* [TRY IT]
Only the lines from the one bearing "red spoon: 8 -> 5" through the end of the entries should be output, exactly as they stand, and pictures should be skipped.

[Colored object listings]
=== Section Start ===

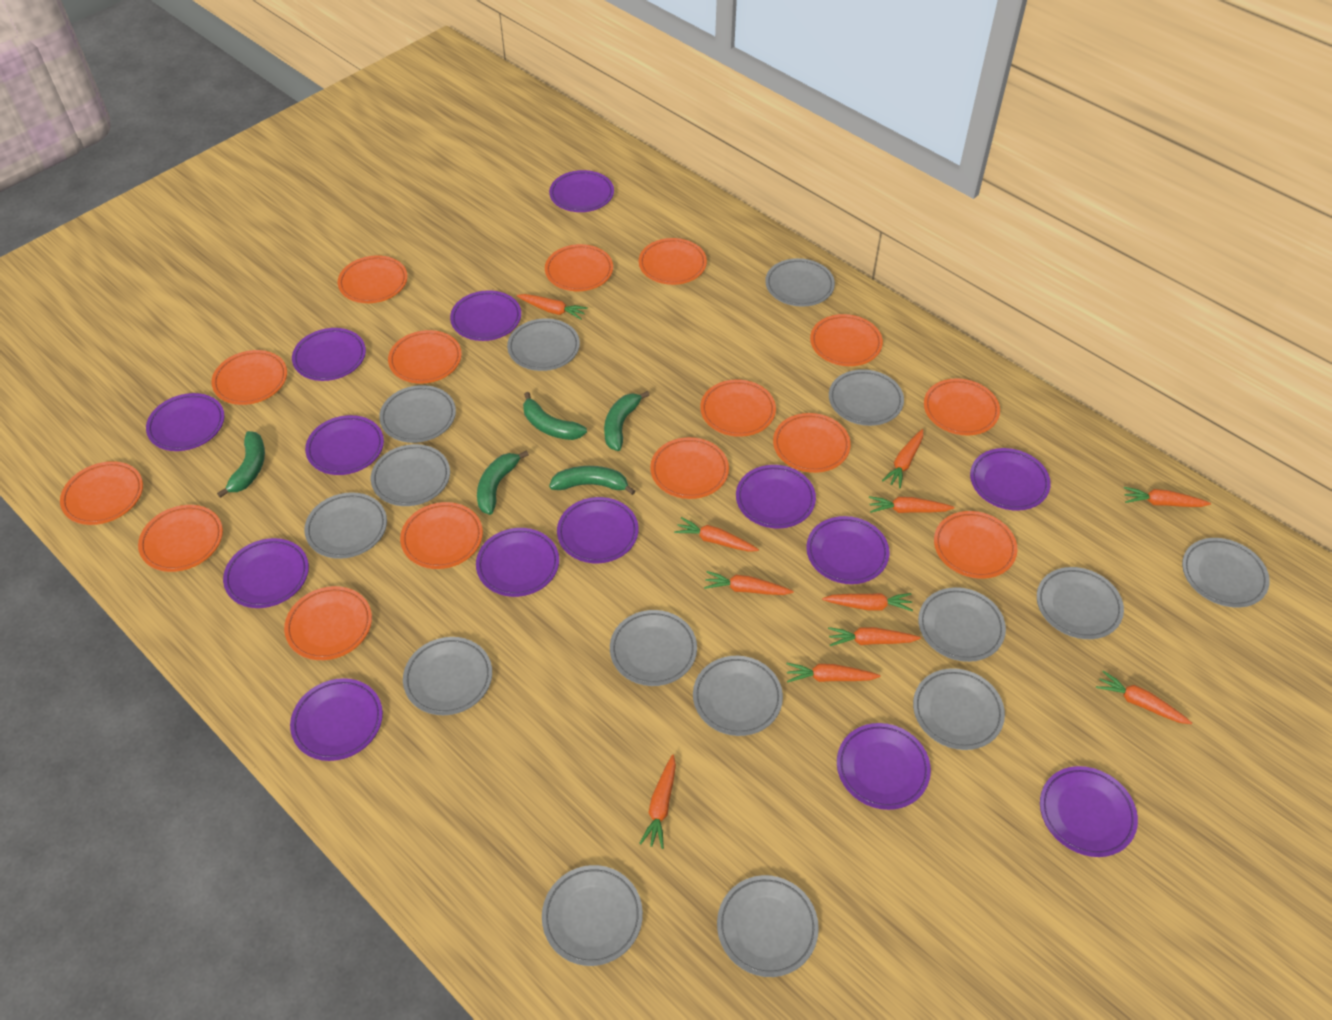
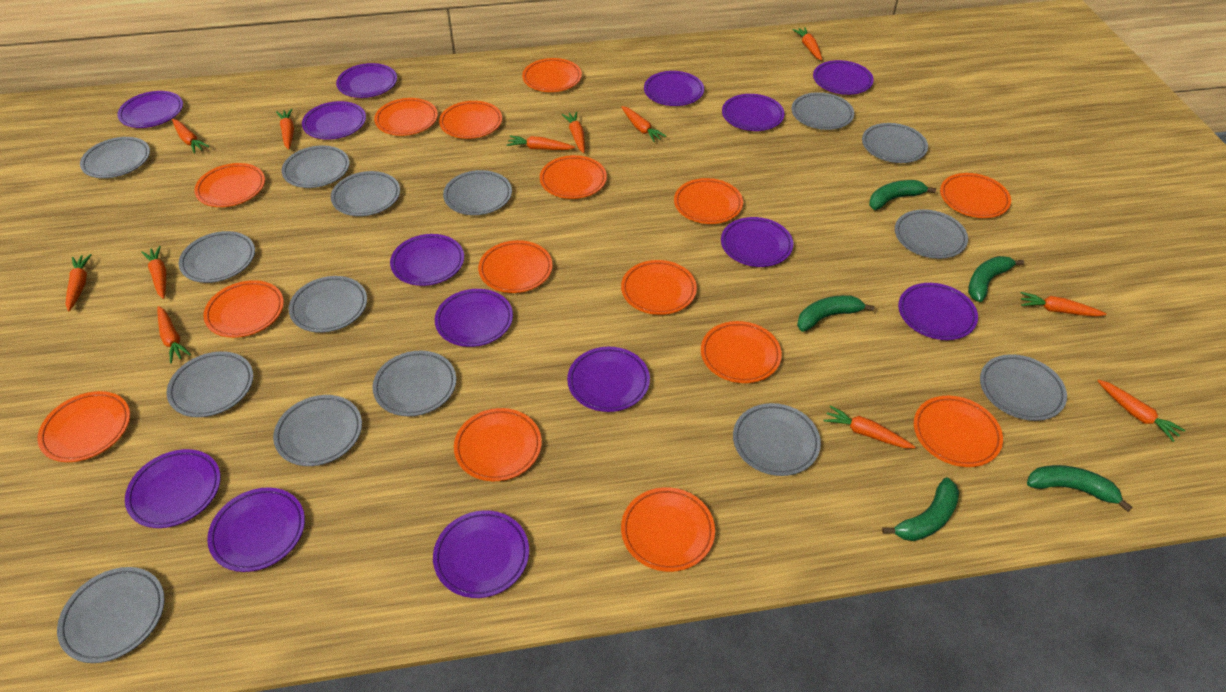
orange carrot: 11 -> 12

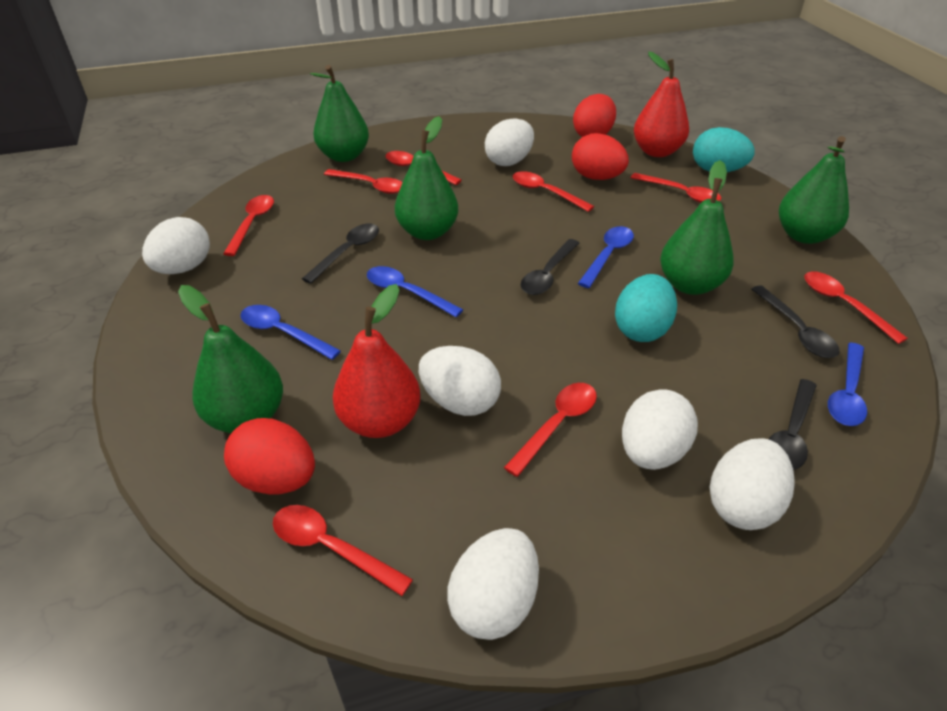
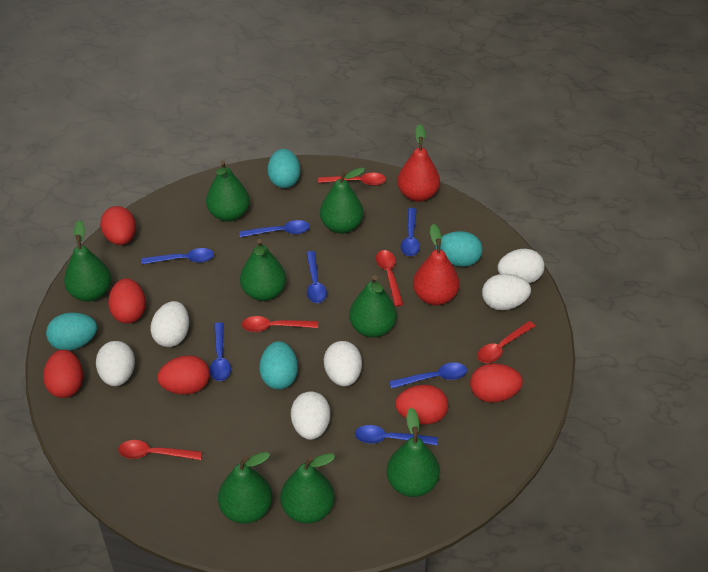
black spoon: 4 -> 0
blue spoon: 4 -> 7
green pear: 5 -> 8
red egg: 3 -> 6
red spoon: 8 -> 5
turquoise egg: 2 -> 4

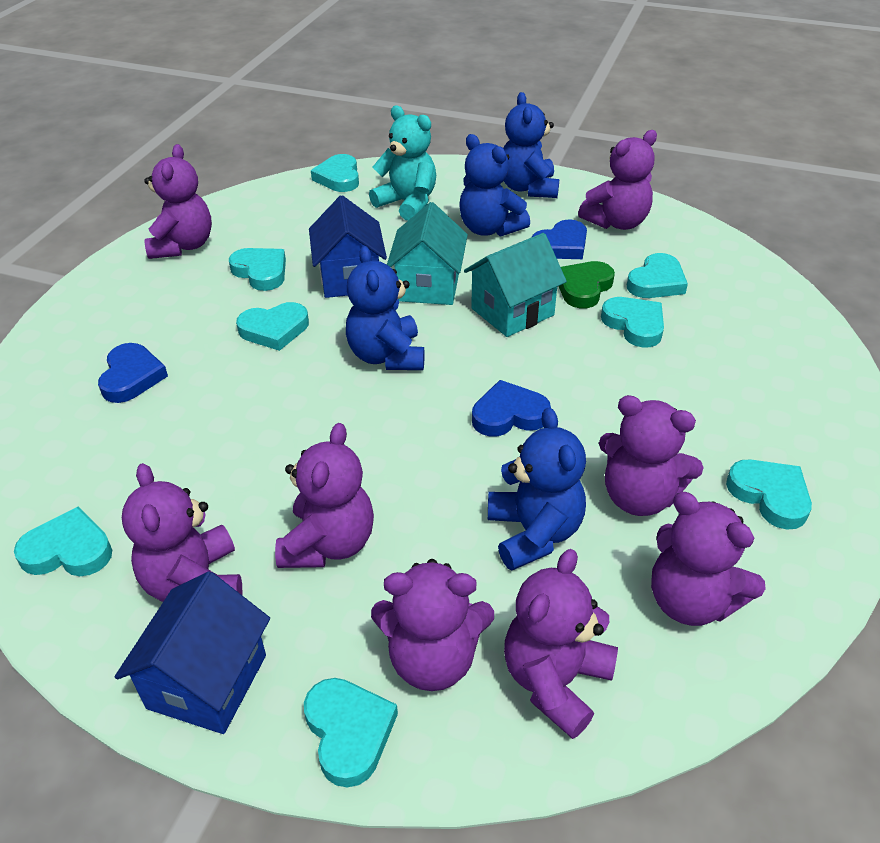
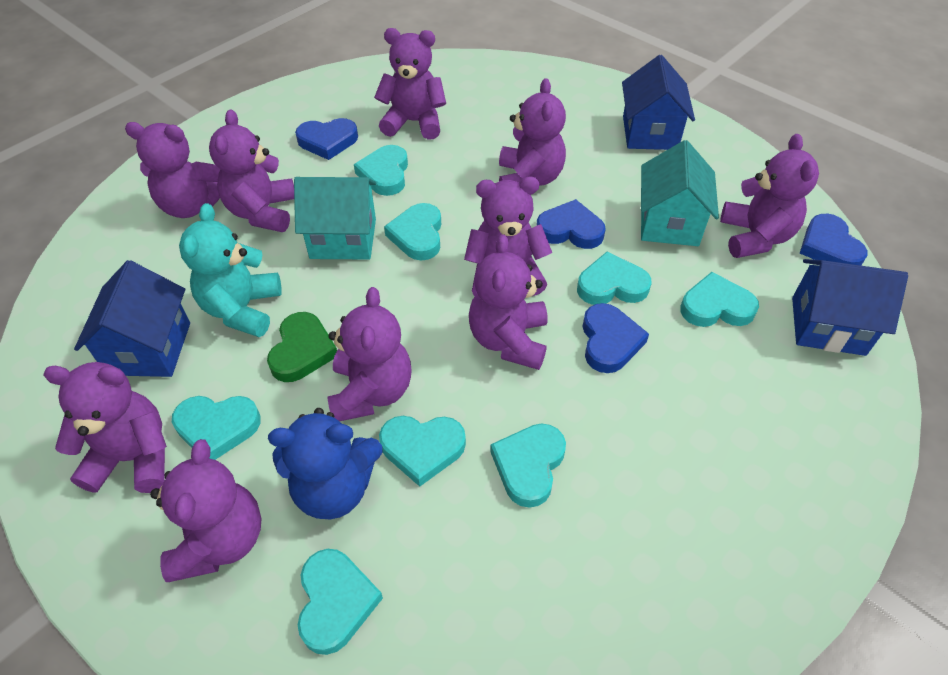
blue heart: 3 -> 4
blue house: 2 -> 3
blue teddy bear: 4 -> 1
purple teddy bear: 8 -> 10

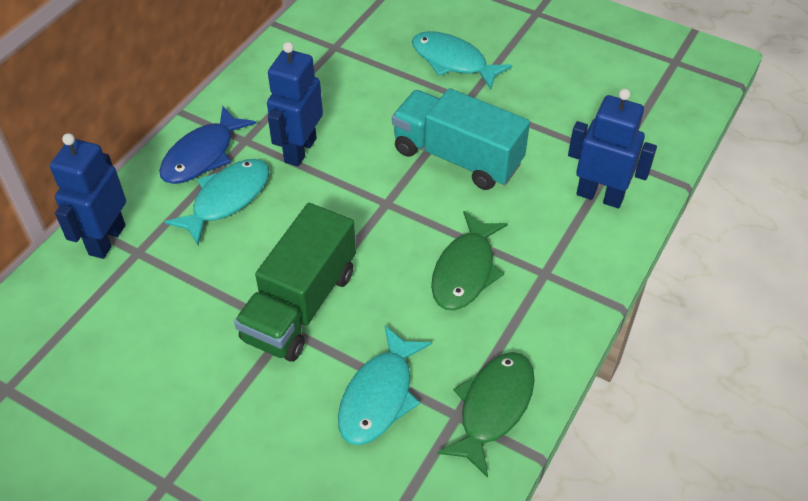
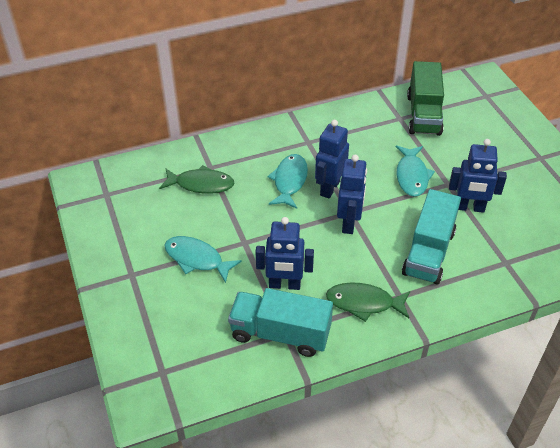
blue fish: 1 -> 0
blue robot: 3 -> 4
turquoise truck: 1 -> 2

=== Section End ===

* [YOUR SOLUTION]
red spoon: 8 -> 5
turquoise egg: 2 -> 4

blue heart: 3 -> 4
blue house: 2 -> 3
blue teddy bear: 4 -> 1
purple teddy bear: 8 -> 10

blue fish: 1 -> 0
blue robot: 3 -> 4
turquoise truck: 1 -> 2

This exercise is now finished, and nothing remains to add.